● Given data:

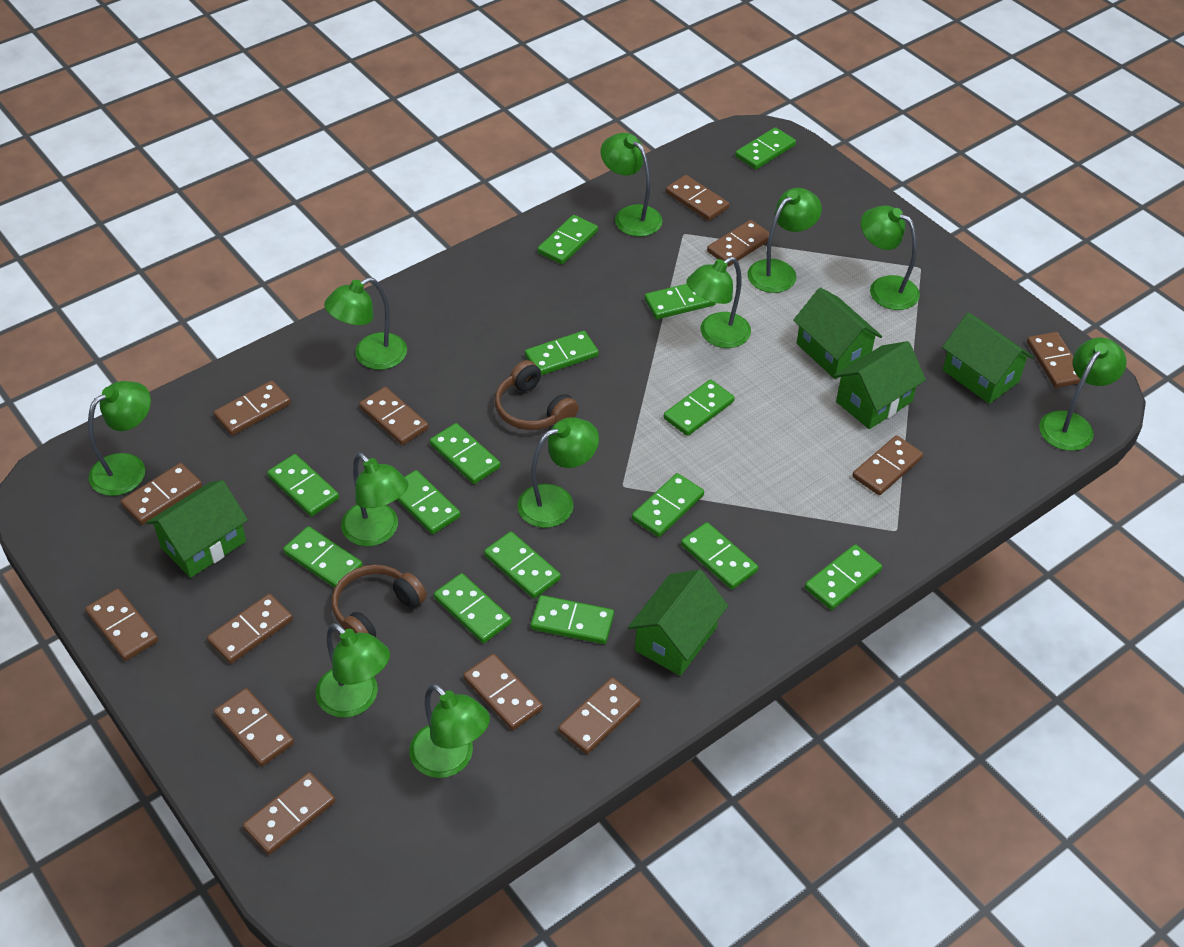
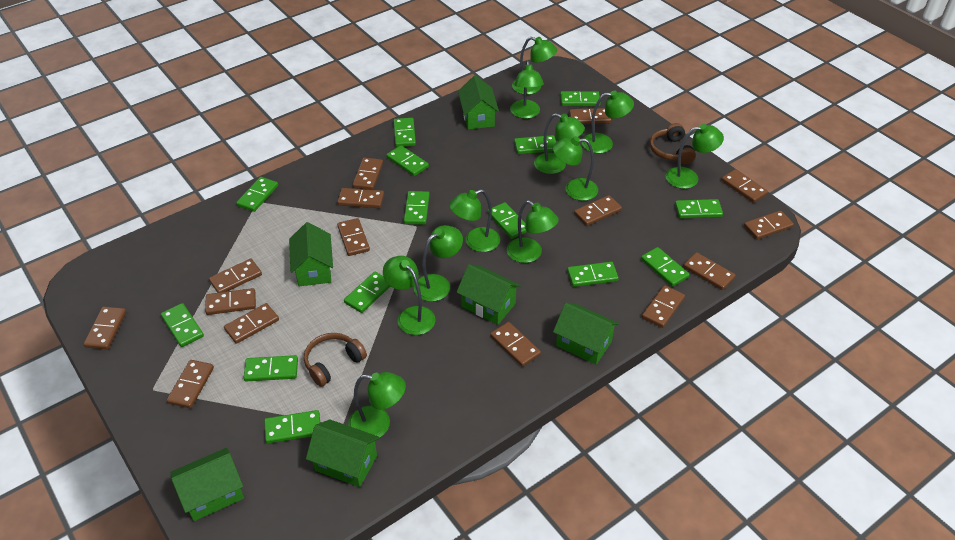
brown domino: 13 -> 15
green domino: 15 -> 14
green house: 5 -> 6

==

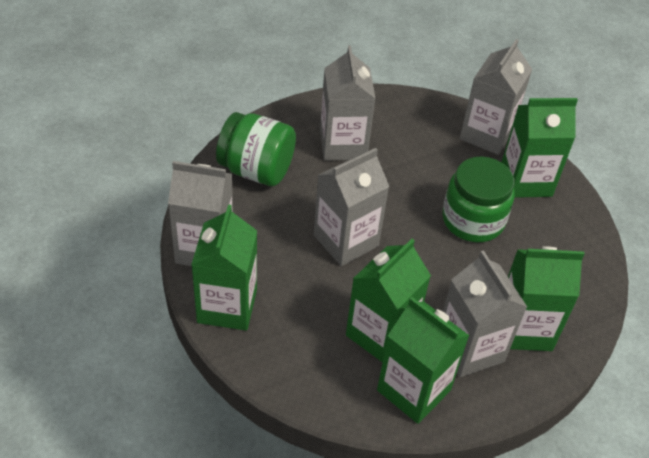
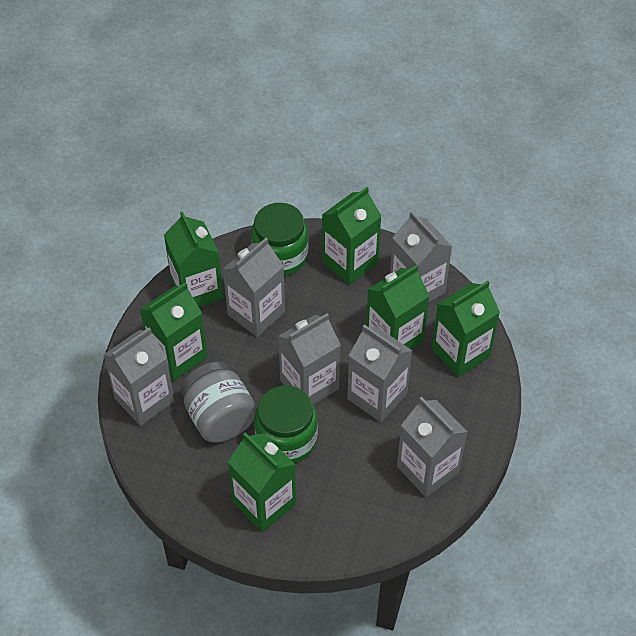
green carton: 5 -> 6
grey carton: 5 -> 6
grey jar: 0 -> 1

--

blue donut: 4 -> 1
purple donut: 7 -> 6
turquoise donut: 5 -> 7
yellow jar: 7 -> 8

● Task to complete:
In the listing above, the lines from the one containing "blue donut: 4 -> 1" through the one containing "yellow jar: 7 -> 8" must be set down exactly, with no other lines.

● Reply to the exercise:
blue donut: 4 -> 1
purple donut: 7 -> 6
turquoise donut: 5 -> 7
yellow jar: 7 -> 8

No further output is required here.